• **PROMPT**: Write every line of the material again exactly, with no pictures in the copy.

• **AVAILABLE RECORDS**:
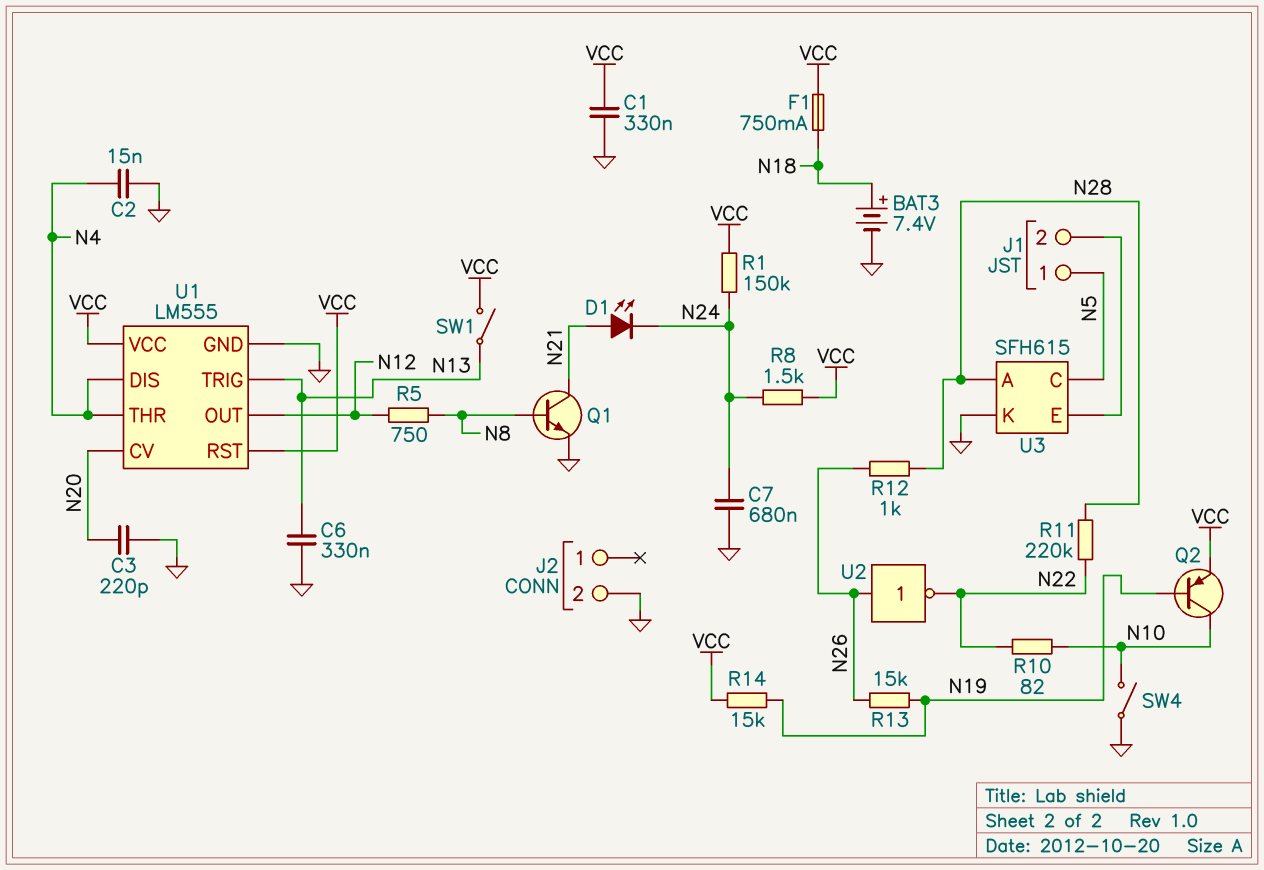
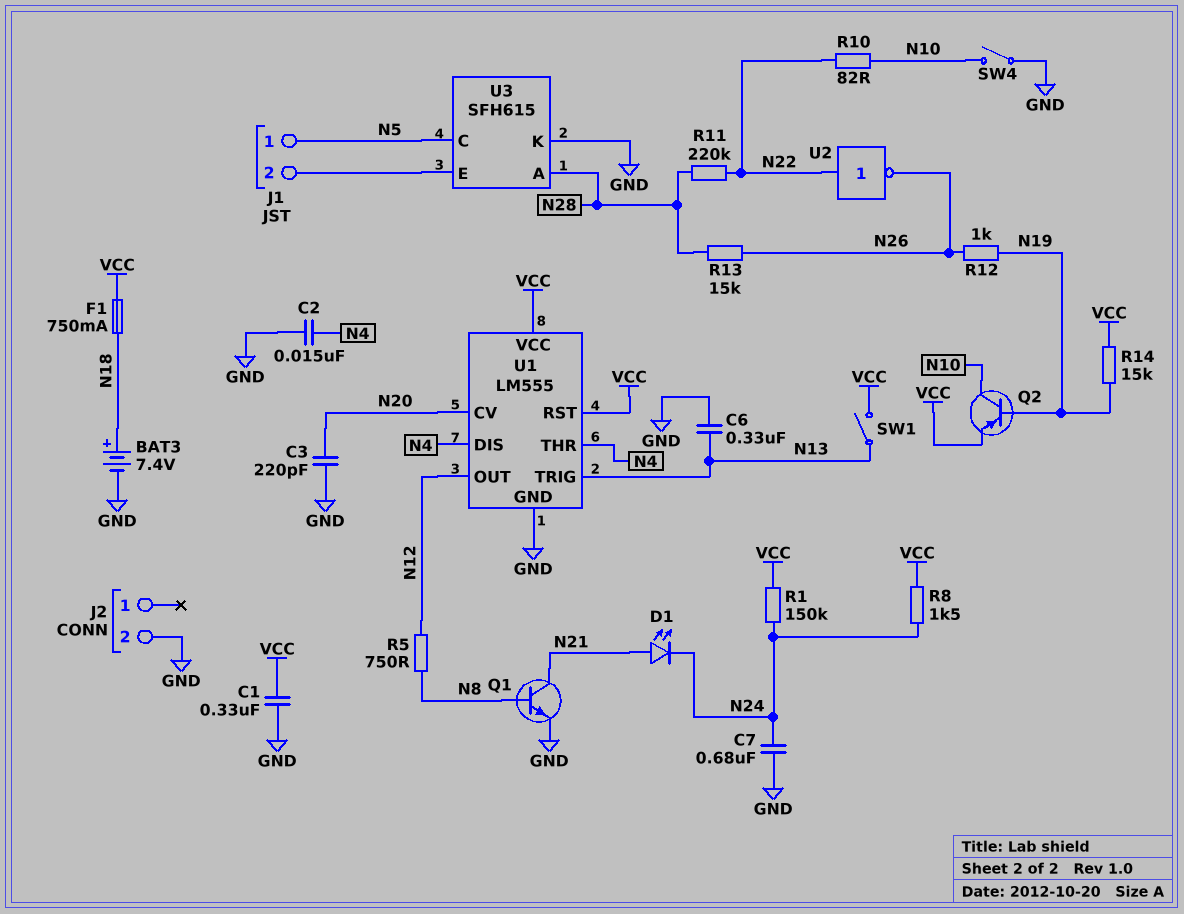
R12: 1k (N26, N28) -> 1k (N19, N26)
R13: 15k (N19, N26) -> 15k (N26, N28)
U2: NOT (in N26, out N22) -> NOT (in N22, out N26)

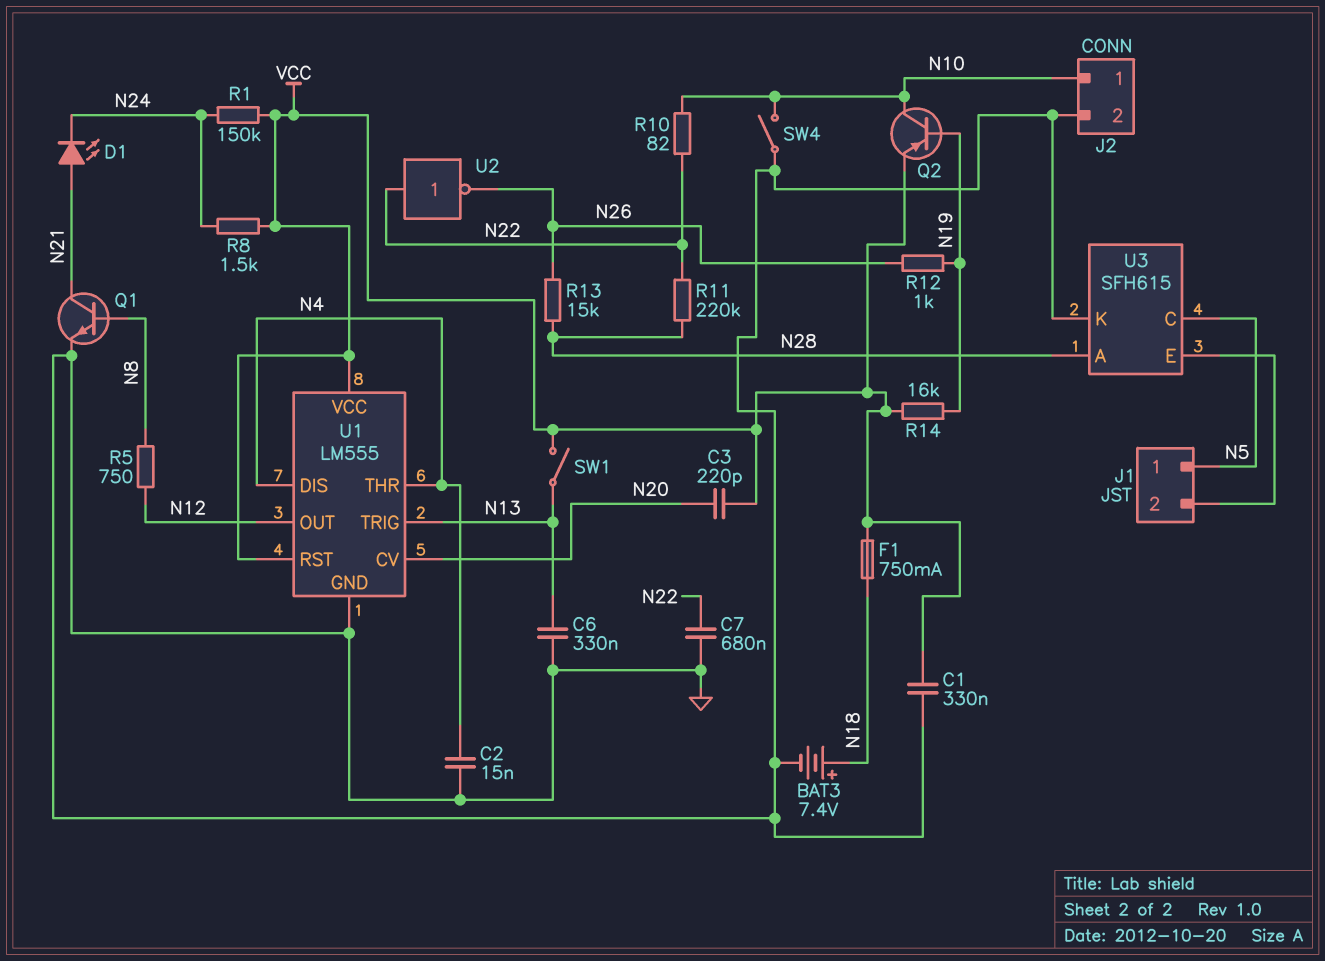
C3: 220pF (GND, N20) -> 220pF (N20, VCC)
C7: 680nF (GND, N24) -> 680nF (GND, N22)
J2 pin 1: none -> N10
R14: 15k (N19, VCC) -> 16k (N19, VCC)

• **COMPLETED EXERCISE**:
R12: 1k (N26, N28) -> 1k (N19, N26)
R13: 15k (N19, N26) -> 15k (N26, N28)
U2: NOT (in N26, out N22) -> NOT (in N22, out N26)

C3: 220pF (GND, N20) -> 220pF (N20, VCC)
C7: 680nF (GND, N24) -> 680nF (GND, N22)
J2 pin 1: none -> N10
R14: 15k (N19, VCC) -> 16k (N19, VCC)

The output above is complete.